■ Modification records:
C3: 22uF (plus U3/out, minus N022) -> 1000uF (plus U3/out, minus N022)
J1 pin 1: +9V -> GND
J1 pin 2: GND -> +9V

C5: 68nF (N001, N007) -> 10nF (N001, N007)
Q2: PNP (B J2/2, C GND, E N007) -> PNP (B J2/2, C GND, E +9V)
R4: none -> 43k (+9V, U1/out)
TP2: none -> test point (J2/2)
* * *
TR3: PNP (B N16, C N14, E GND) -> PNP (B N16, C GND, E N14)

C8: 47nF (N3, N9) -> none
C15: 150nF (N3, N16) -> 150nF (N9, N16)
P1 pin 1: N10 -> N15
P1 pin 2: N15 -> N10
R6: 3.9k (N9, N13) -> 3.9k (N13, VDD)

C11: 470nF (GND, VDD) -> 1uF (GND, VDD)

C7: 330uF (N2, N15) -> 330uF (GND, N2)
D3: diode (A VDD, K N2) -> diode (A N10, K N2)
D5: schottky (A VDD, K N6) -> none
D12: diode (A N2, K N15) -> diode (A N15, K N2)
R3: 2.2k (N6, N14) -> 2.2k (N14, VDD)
...
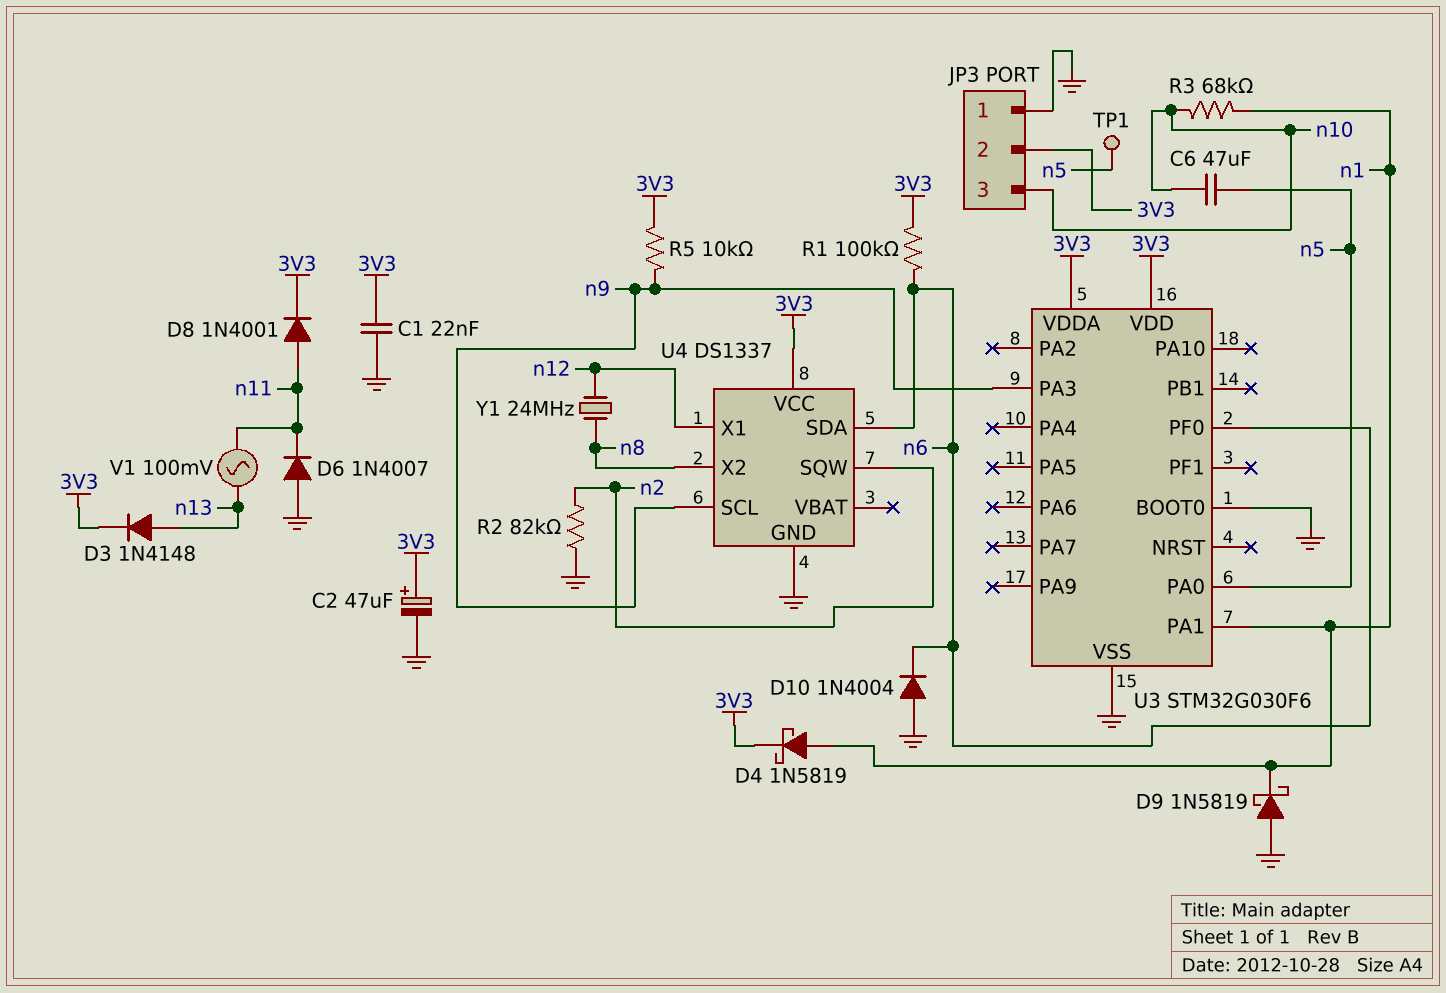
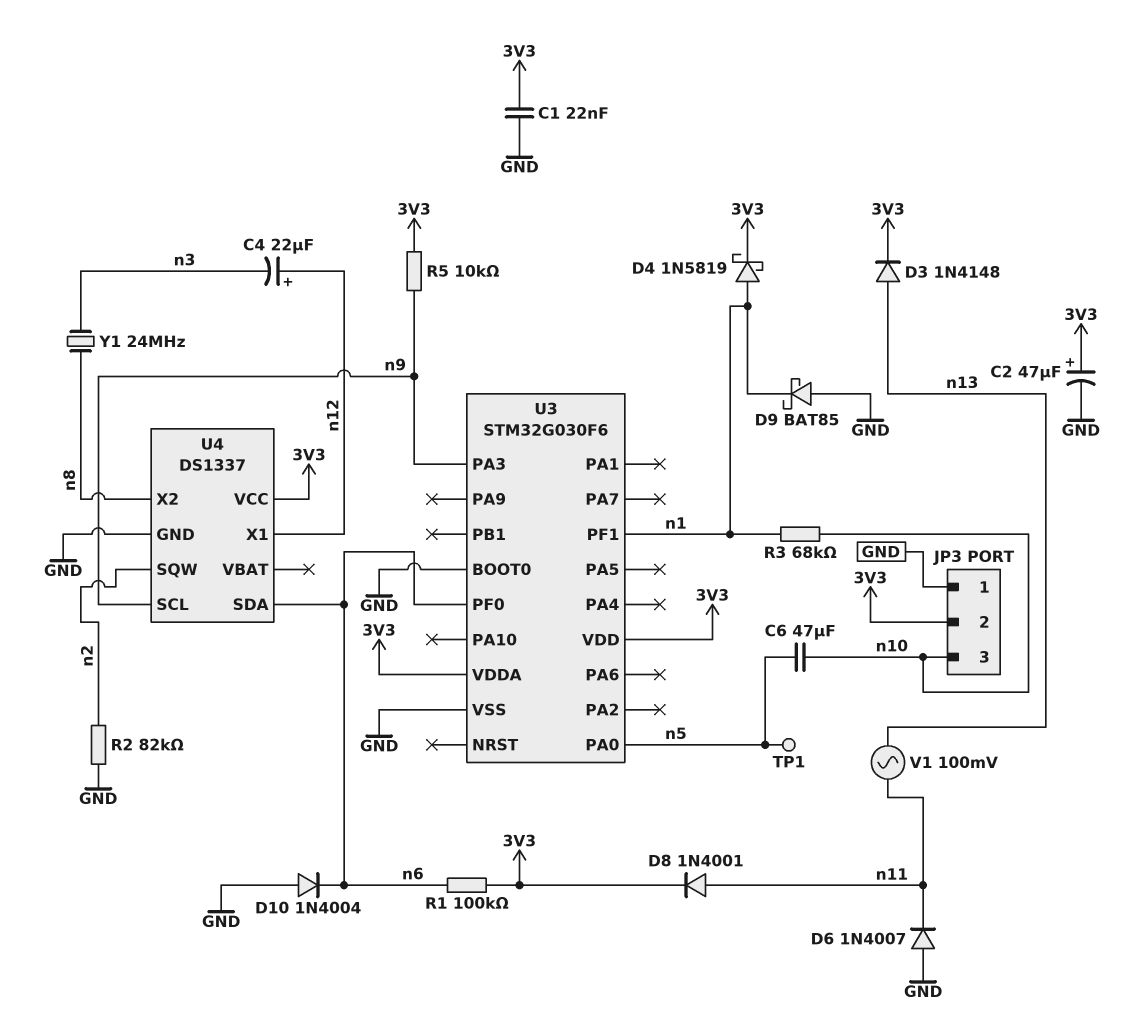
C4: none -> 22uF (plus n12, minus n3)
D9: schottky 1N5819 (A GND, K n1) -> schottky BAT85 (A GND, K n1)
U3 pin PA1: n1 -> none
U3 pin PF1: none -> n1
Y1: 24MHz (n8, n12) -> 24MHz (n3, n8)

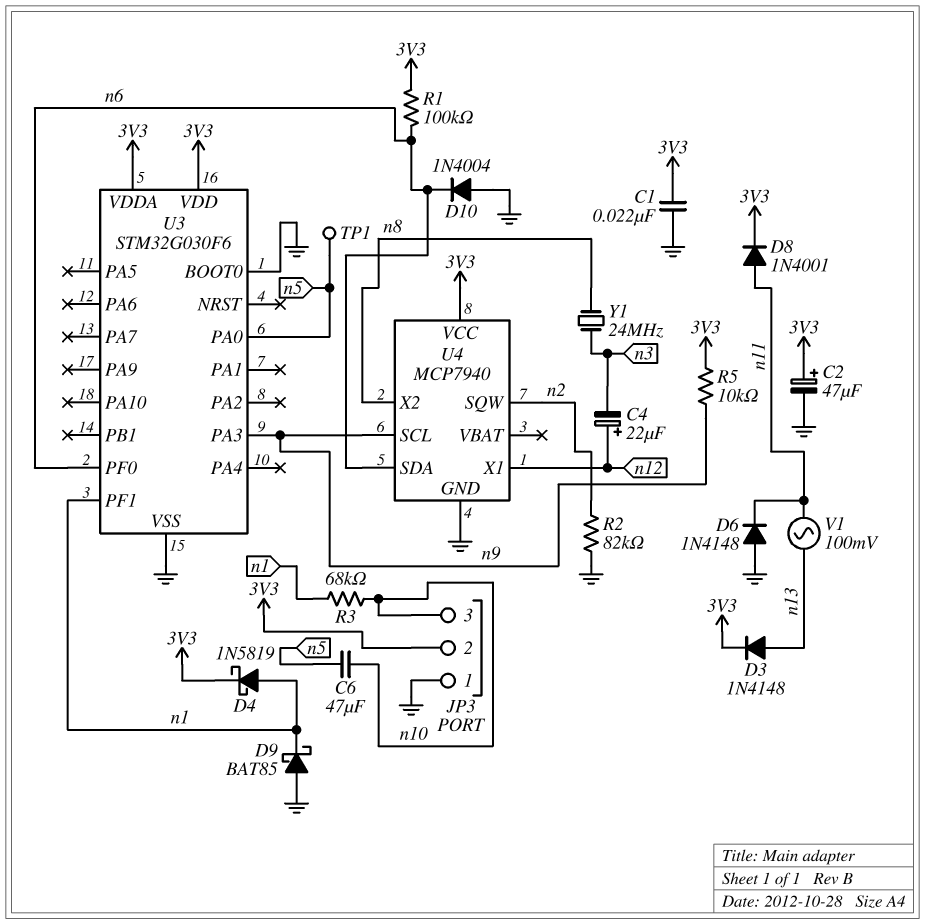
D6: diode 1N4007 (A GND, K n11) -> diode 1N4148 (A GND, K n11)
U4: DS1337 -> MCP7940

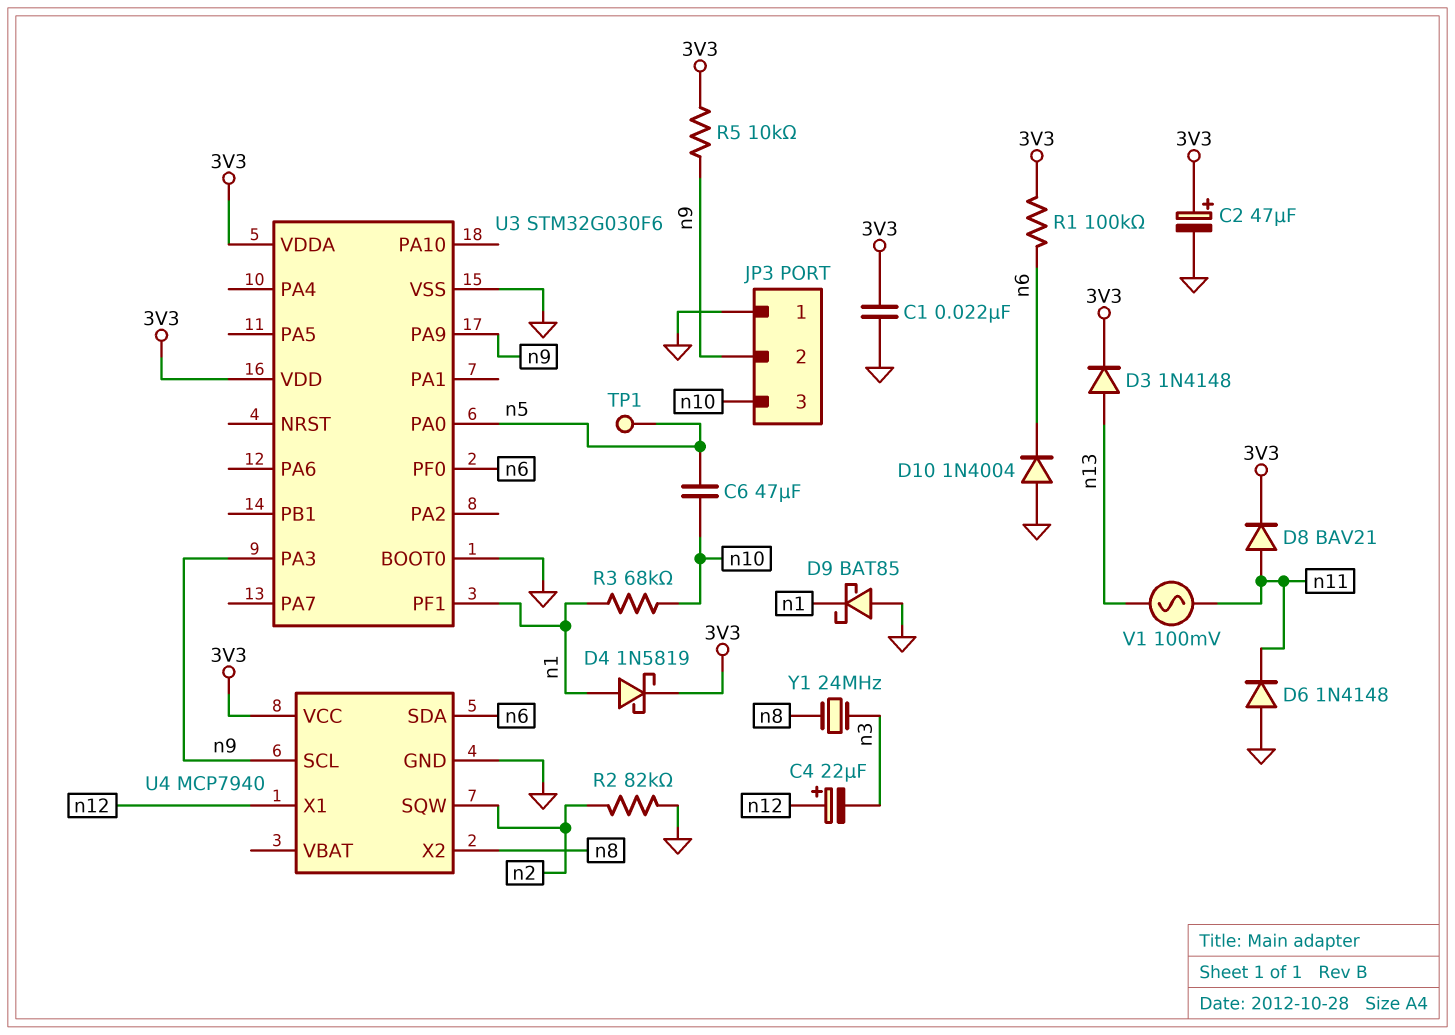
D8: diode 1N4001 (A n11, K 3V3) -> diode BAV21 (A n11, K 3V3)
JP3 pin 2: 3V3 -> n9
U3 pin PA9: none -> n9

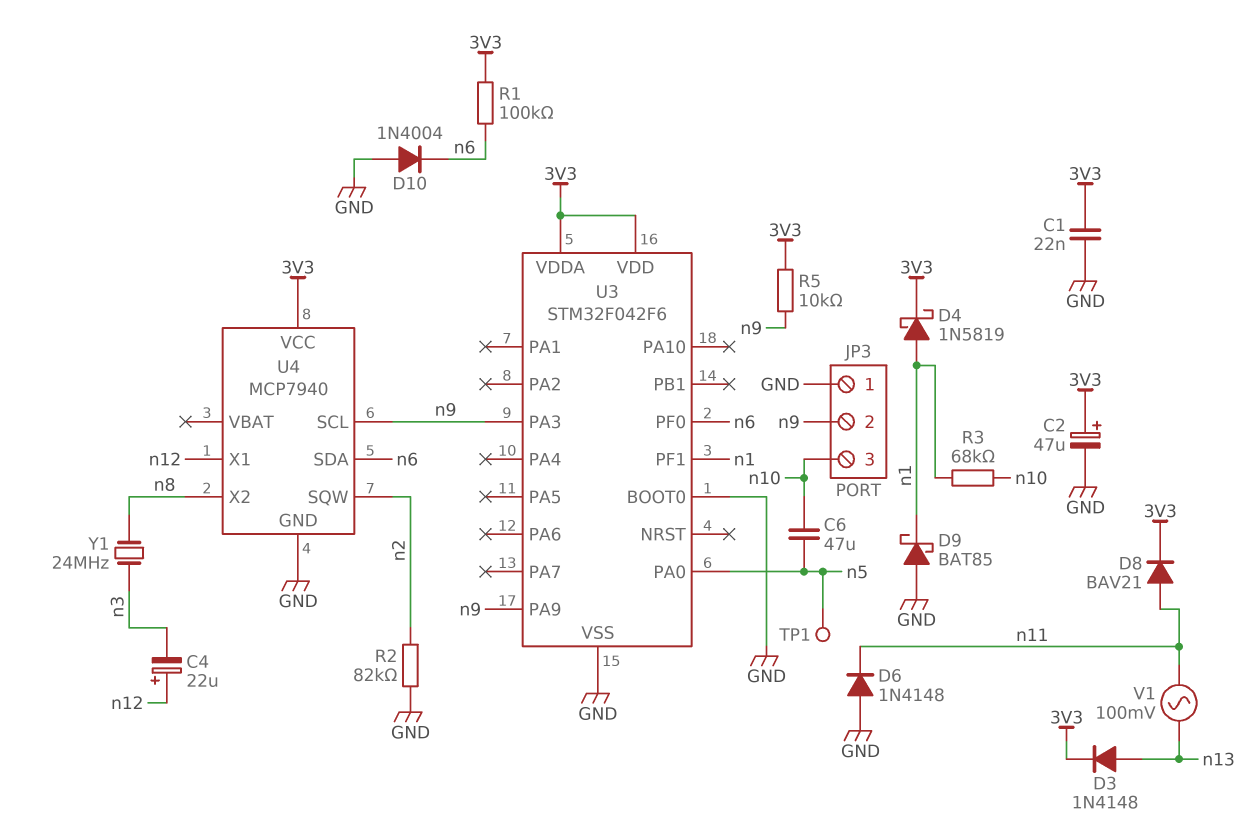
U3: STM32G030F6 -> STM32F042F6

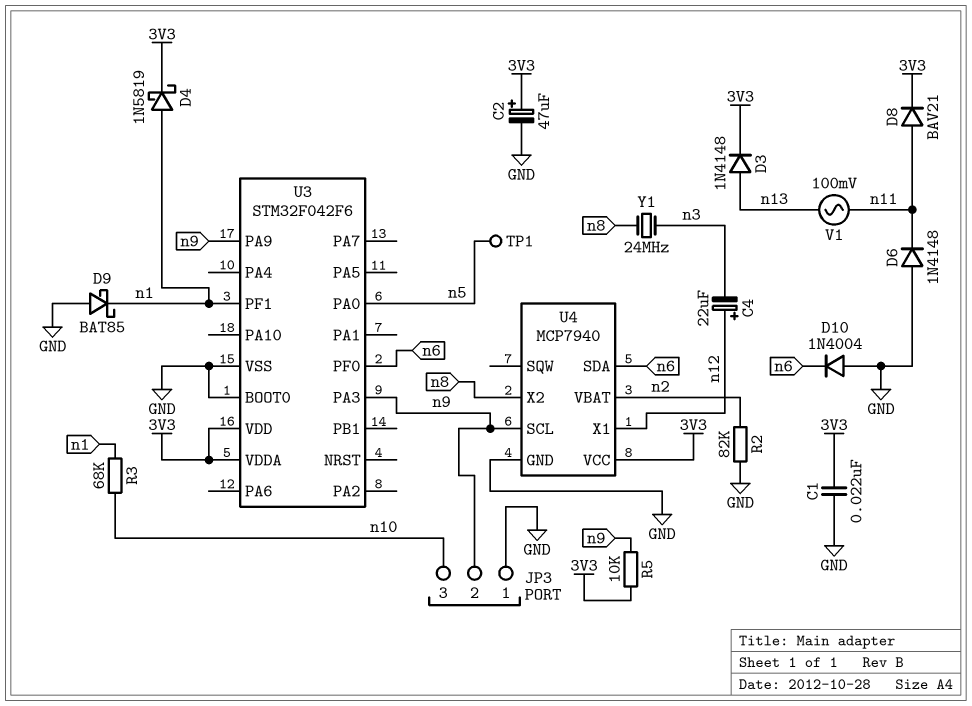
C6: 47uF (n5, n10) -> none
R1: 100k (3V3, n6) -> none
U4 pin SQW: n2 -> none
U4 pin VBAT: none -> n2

■ Work instruction: Look for the string "schottky" in the data above and return every line that has it.

■ Response:
D5: schottky (A VDD, K N6) -> none
D9: schottky 1N5819 (A GND, K n1) -> schottky BAT85 (A GND, K n1)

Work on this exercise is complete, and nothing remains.